| WHAT THIS TASK INVOLVES |
Rescale the material from the line with "manager [223, 724]" through the end: reproduce each line in full, multiply only the coordinates given as answers by 0.75, and round them to whole numbers with halves going up. Omit the pictures.

────────────────

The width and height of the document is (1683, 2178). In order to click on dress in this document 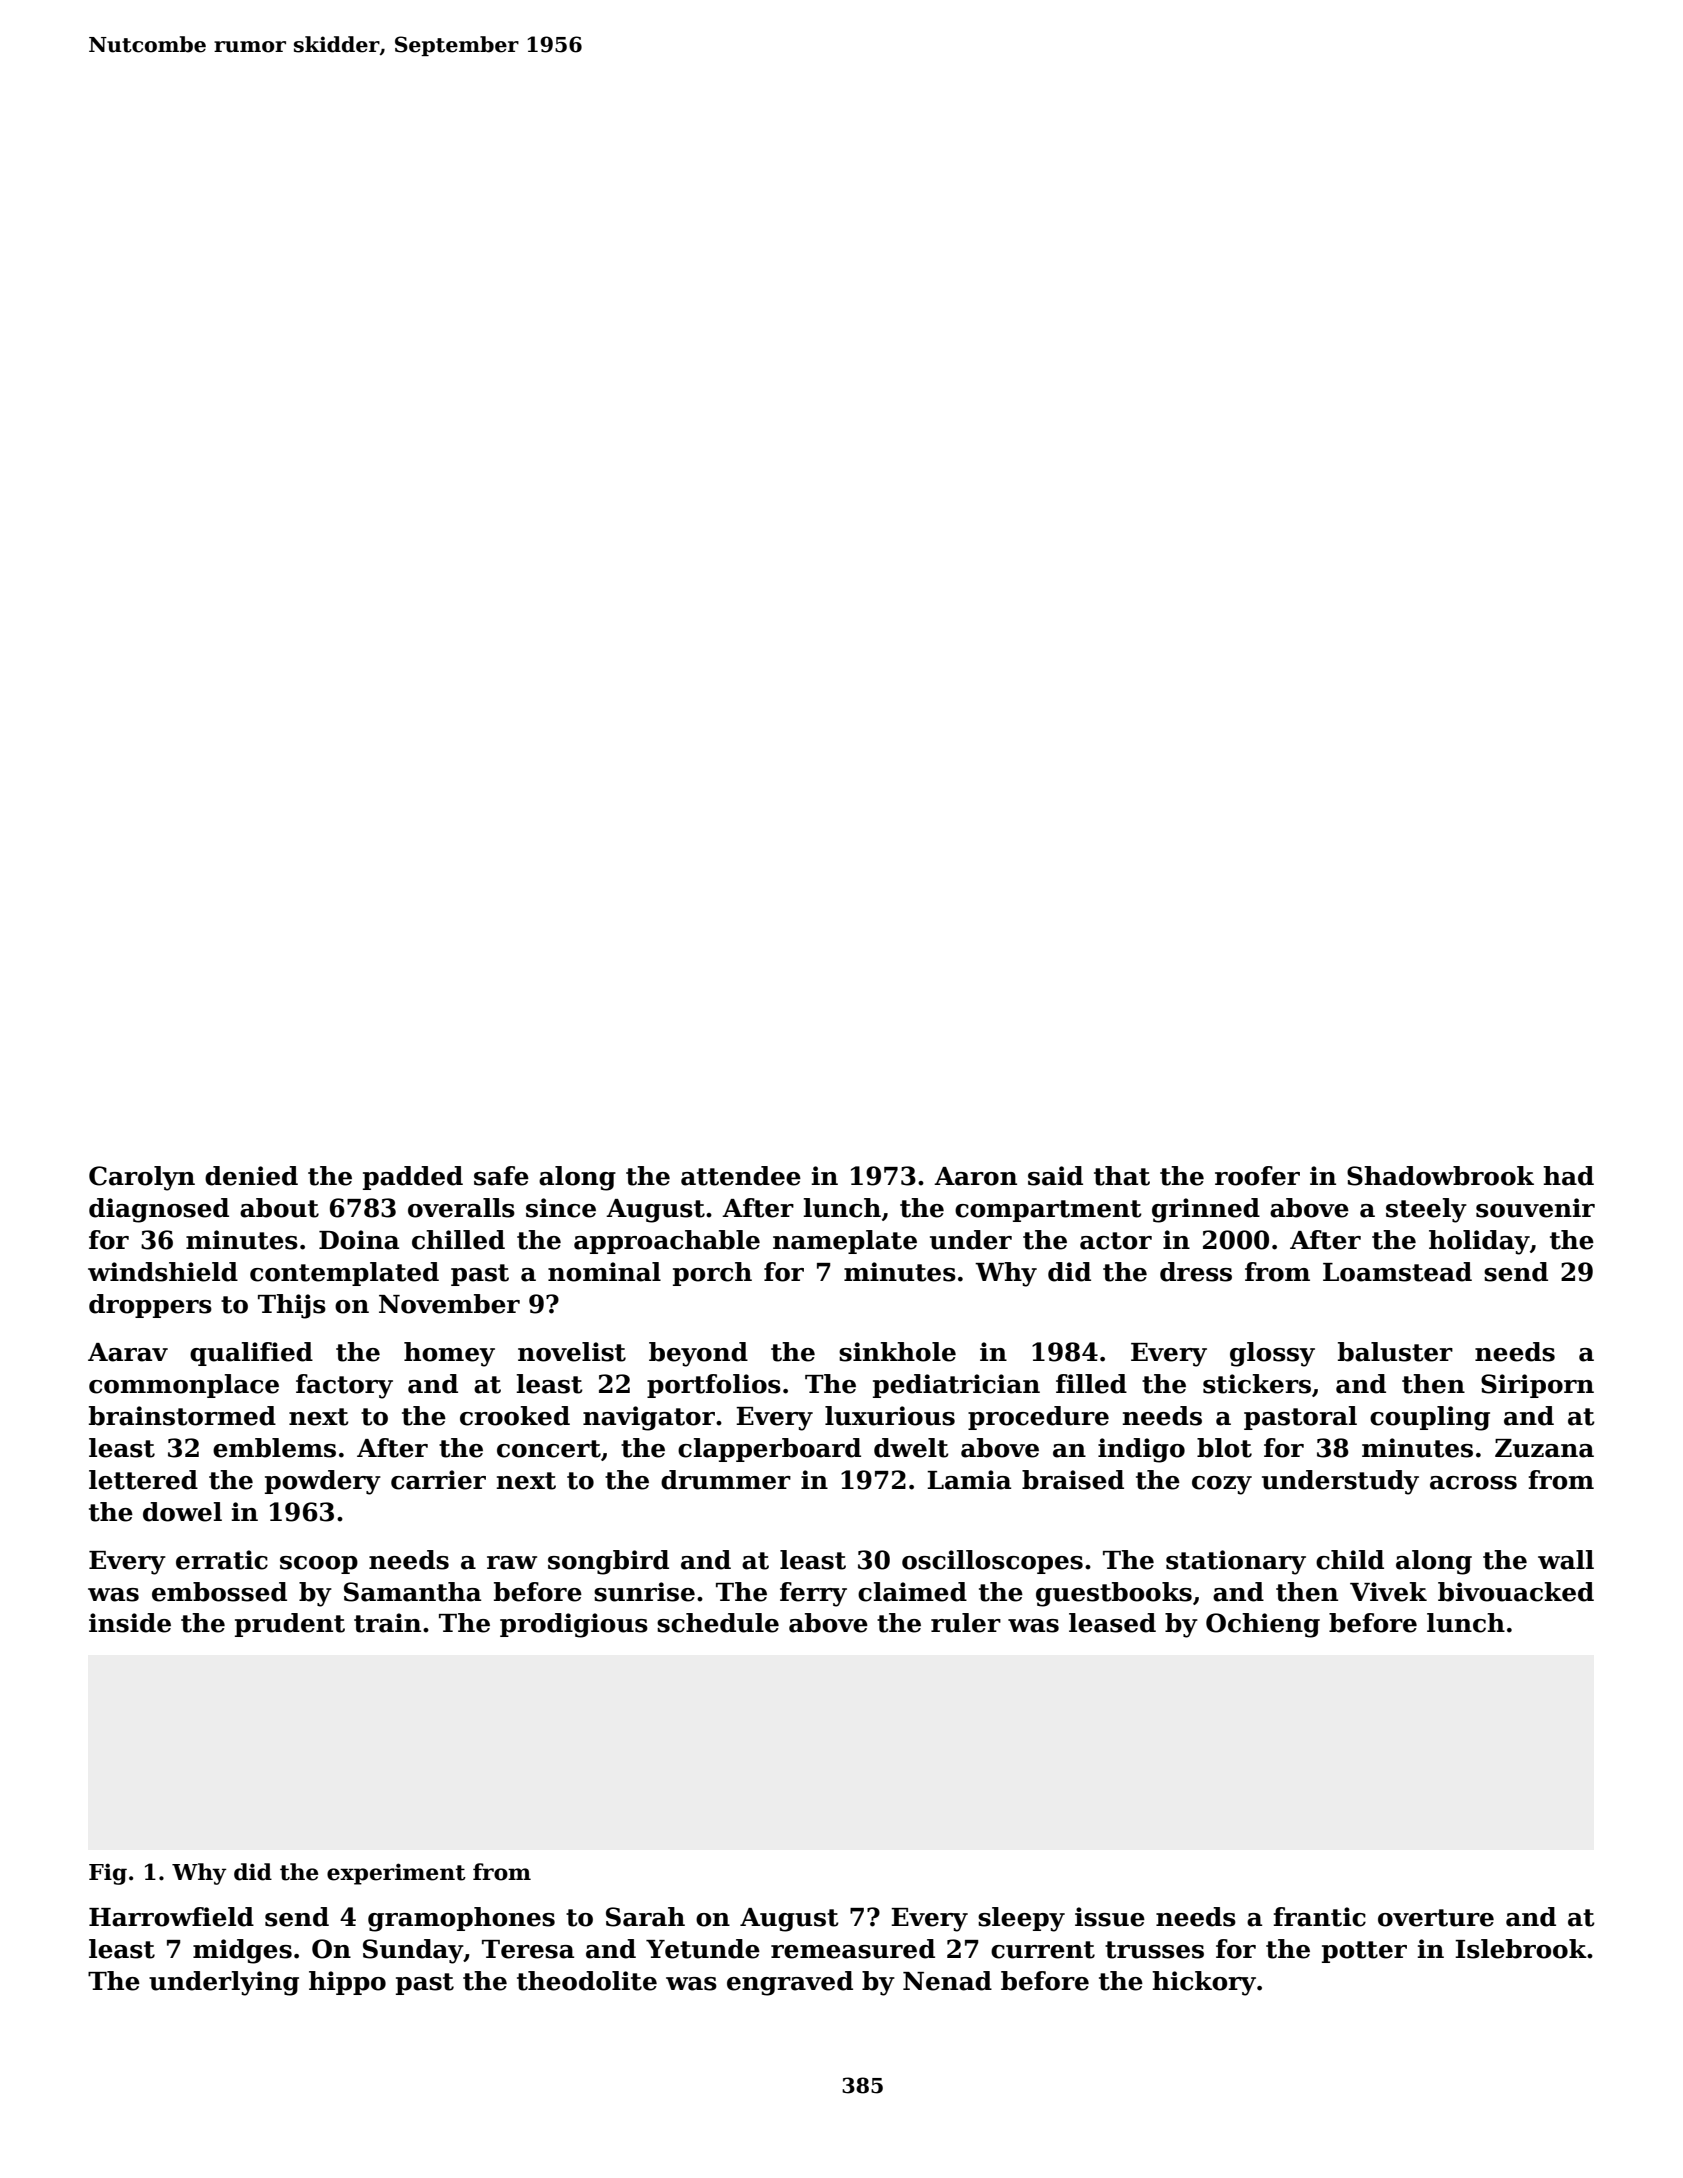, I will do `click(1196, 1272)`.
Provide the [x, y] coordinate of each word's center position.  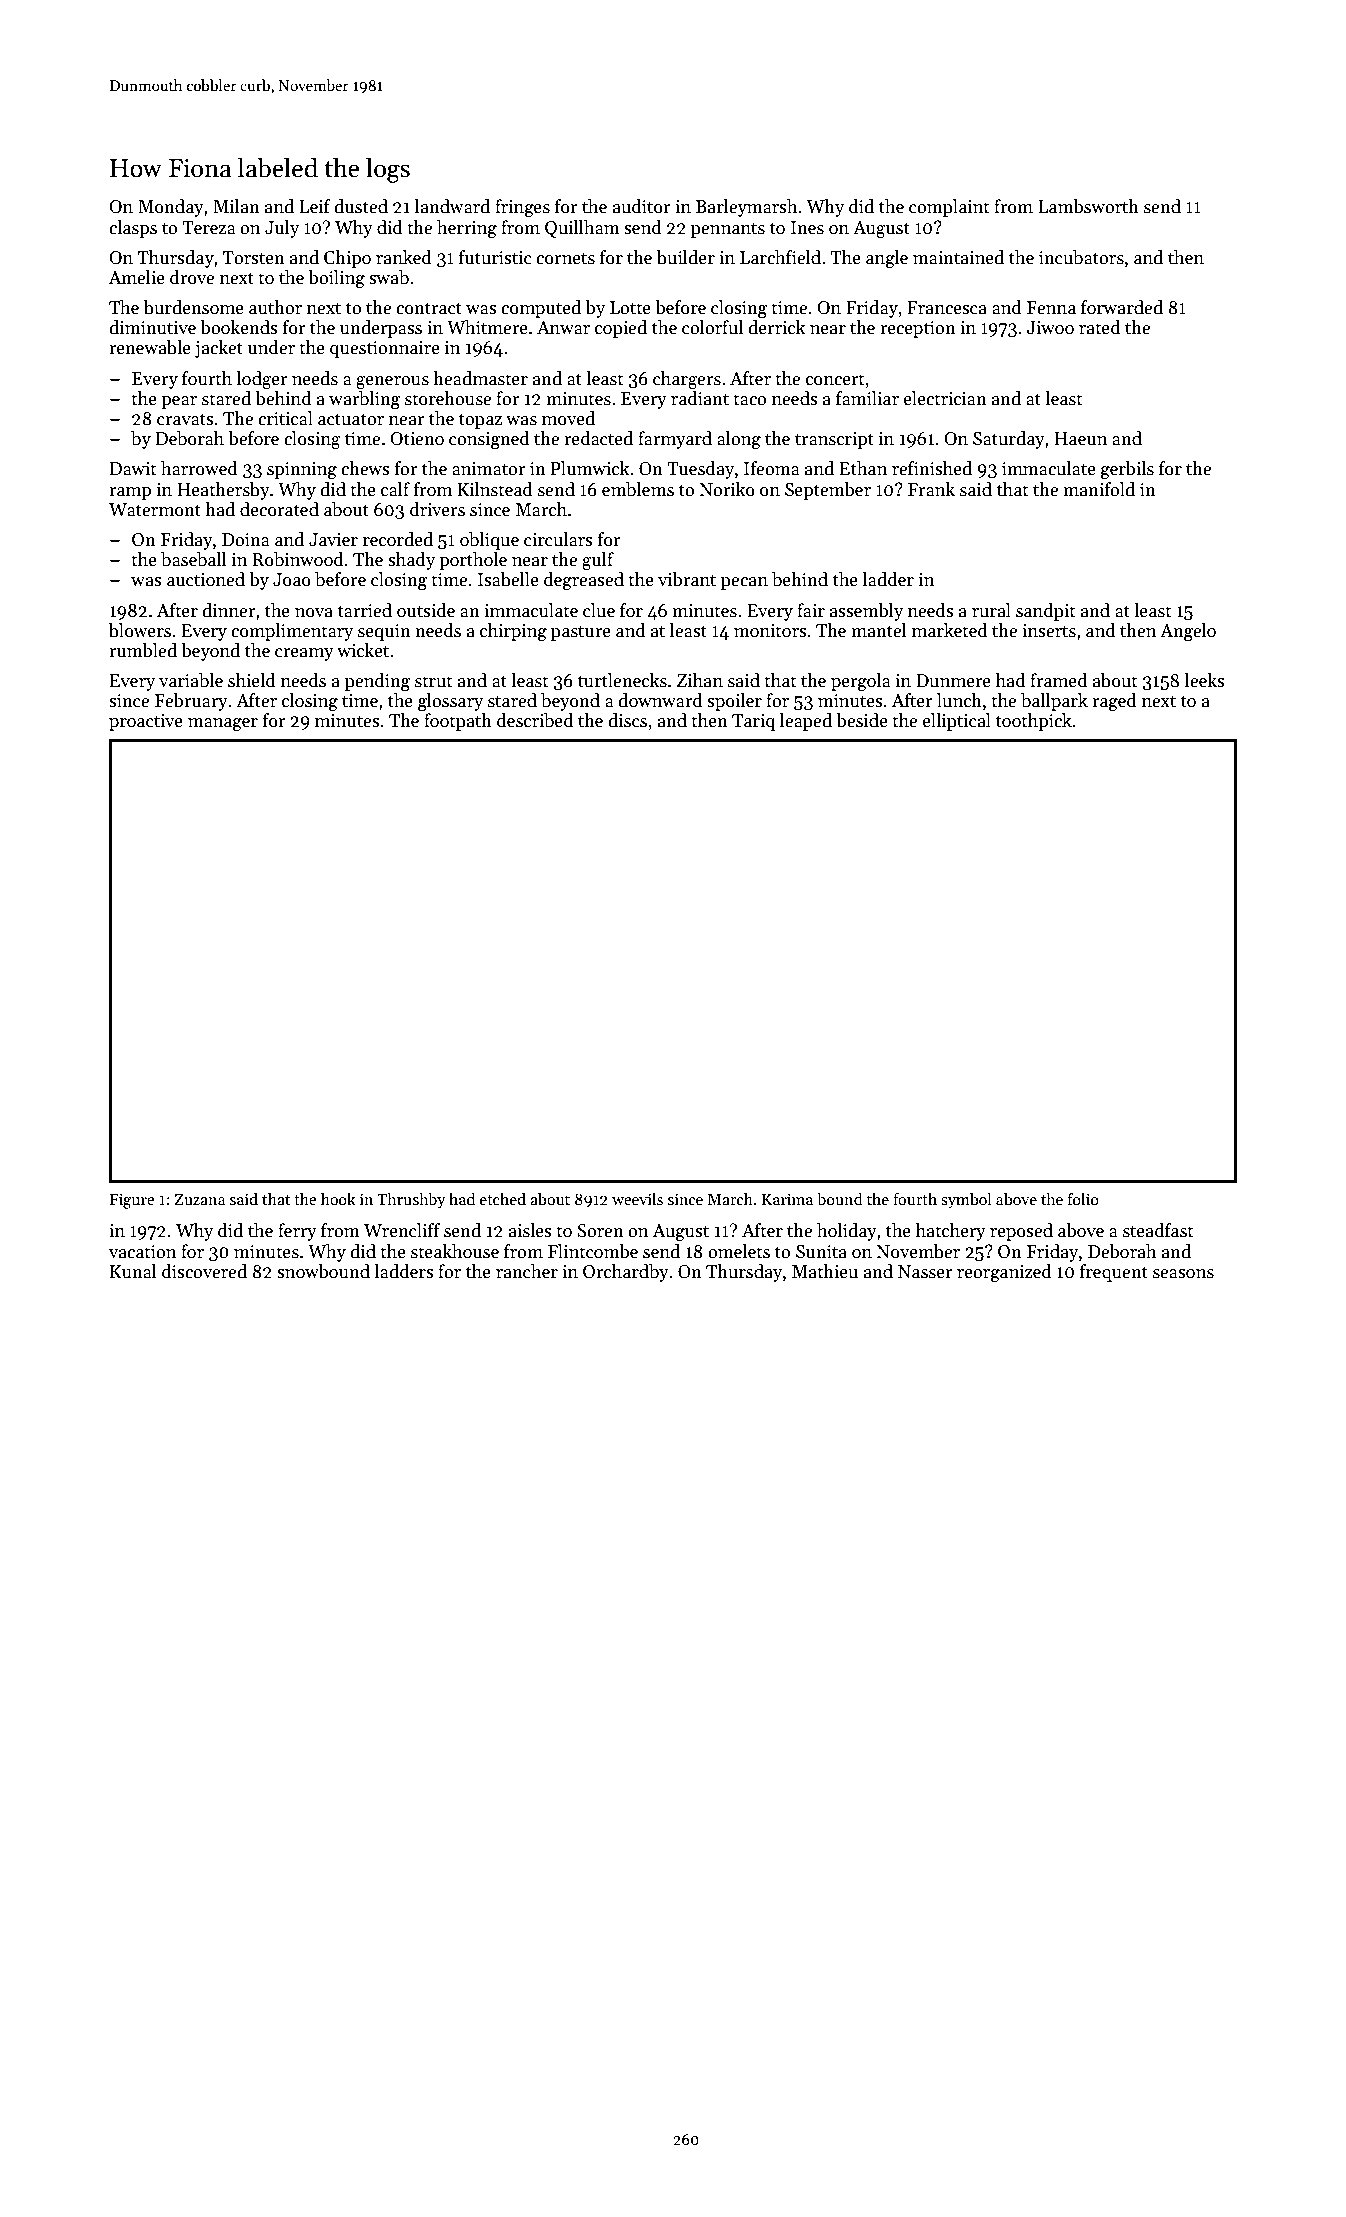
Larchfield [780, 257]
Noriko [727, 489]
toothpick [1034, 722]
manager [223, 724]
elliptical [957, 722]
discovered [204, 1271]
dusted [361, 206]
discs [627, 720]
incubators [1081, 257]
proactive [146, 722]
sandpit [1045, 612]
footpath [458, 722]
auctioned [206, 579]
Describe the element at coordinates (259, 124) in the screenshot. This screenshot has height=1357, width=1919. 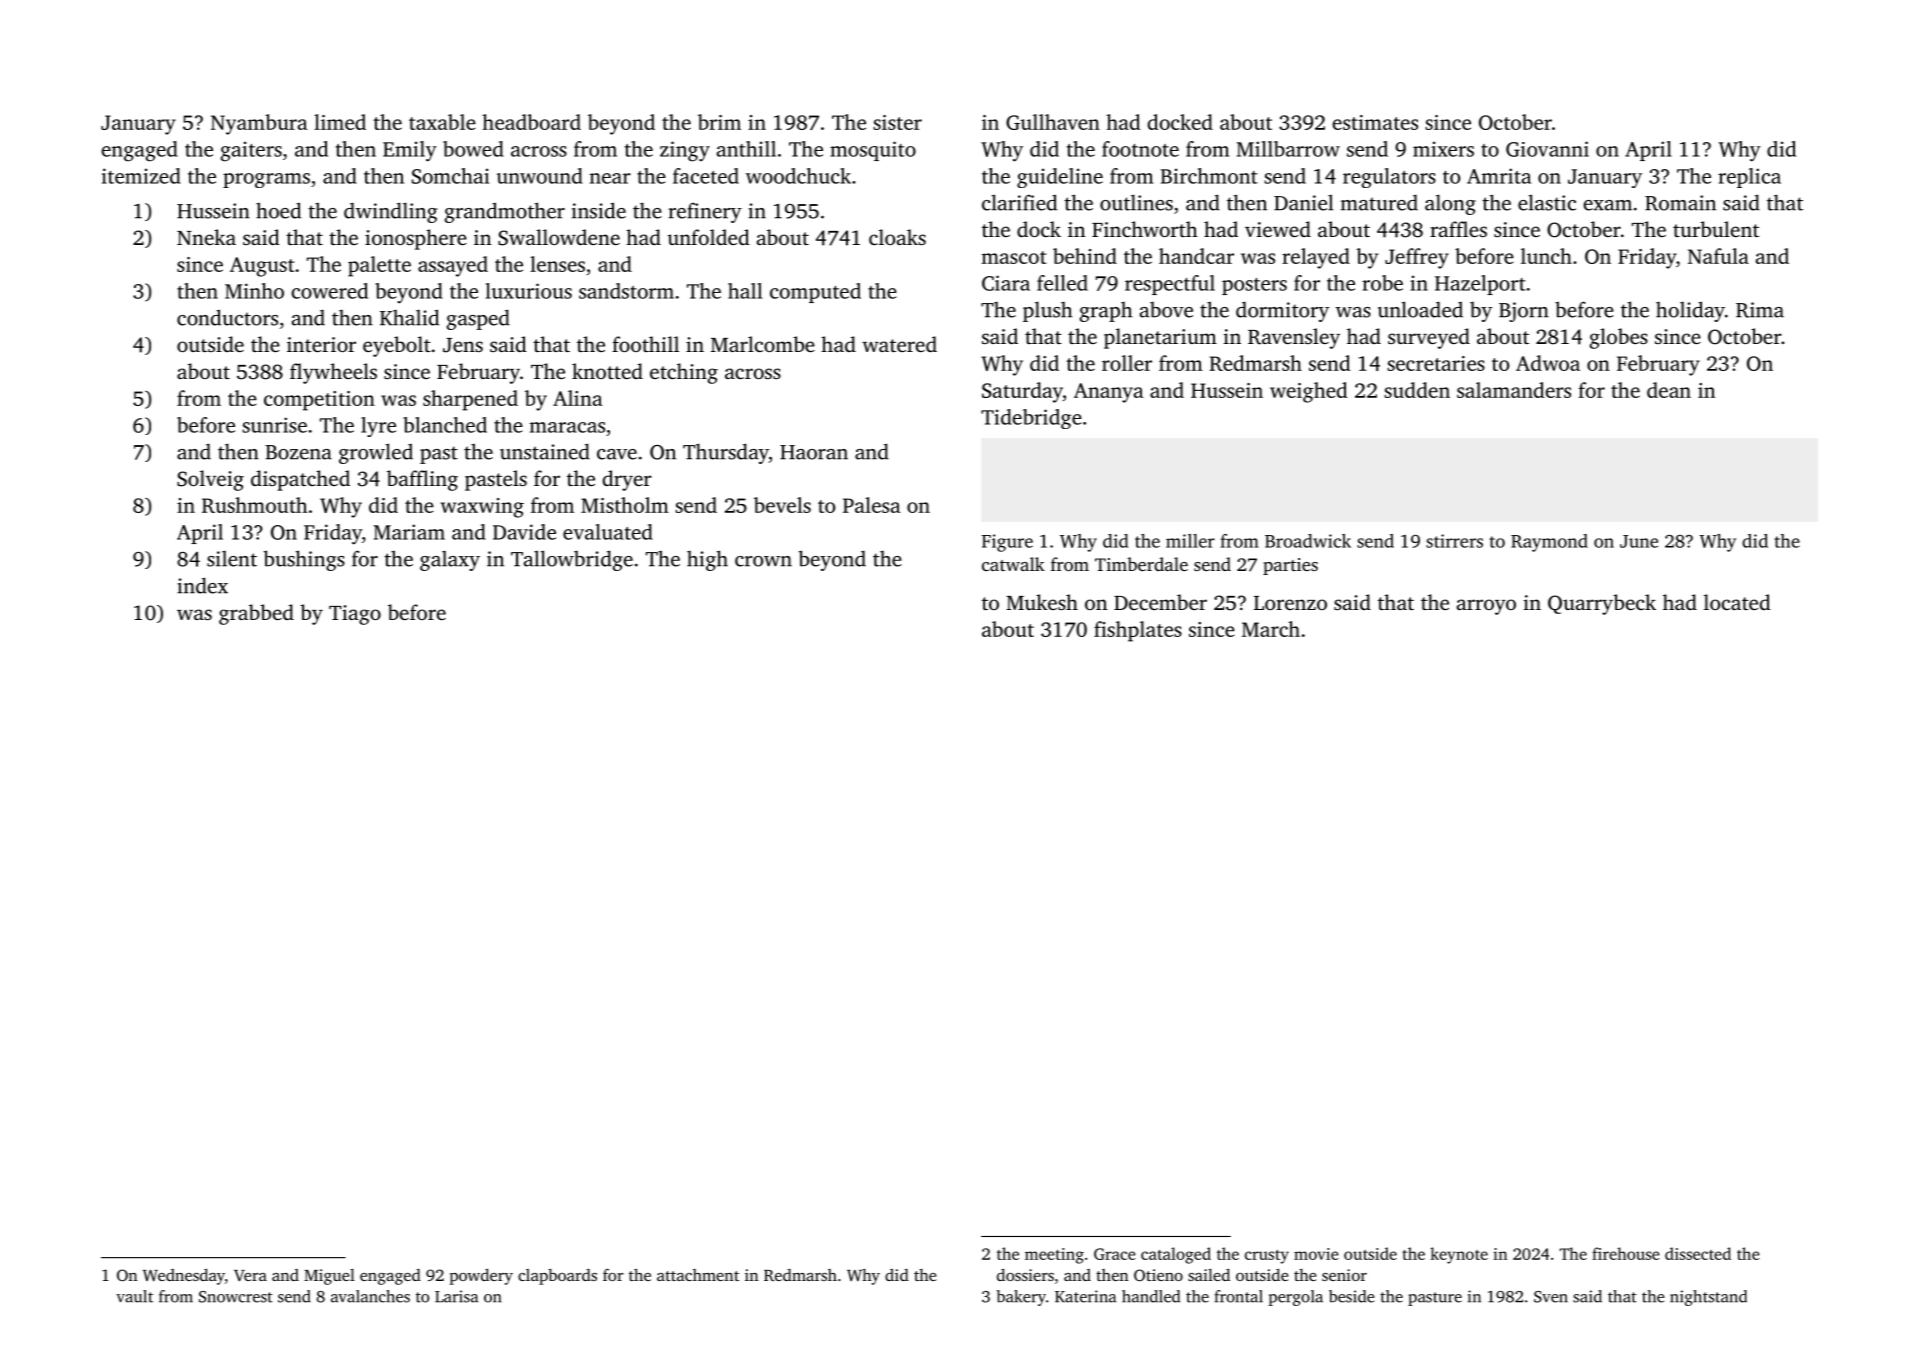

────────────────

| EXPECTED ANSWER |
manager [167, 543]
elliptical [718, 542]
discovered [153, 953]
dusted [271, 155]
discs [470, 540]
incubators [811, 193]
proactive [110, 542]
sandpit [784, 459]
footpath [344, 542]
auctioned [155, 434]
Describe the element at coordinates (259, 124) in the screenshot. This screenshot has height=1357, width=1919. 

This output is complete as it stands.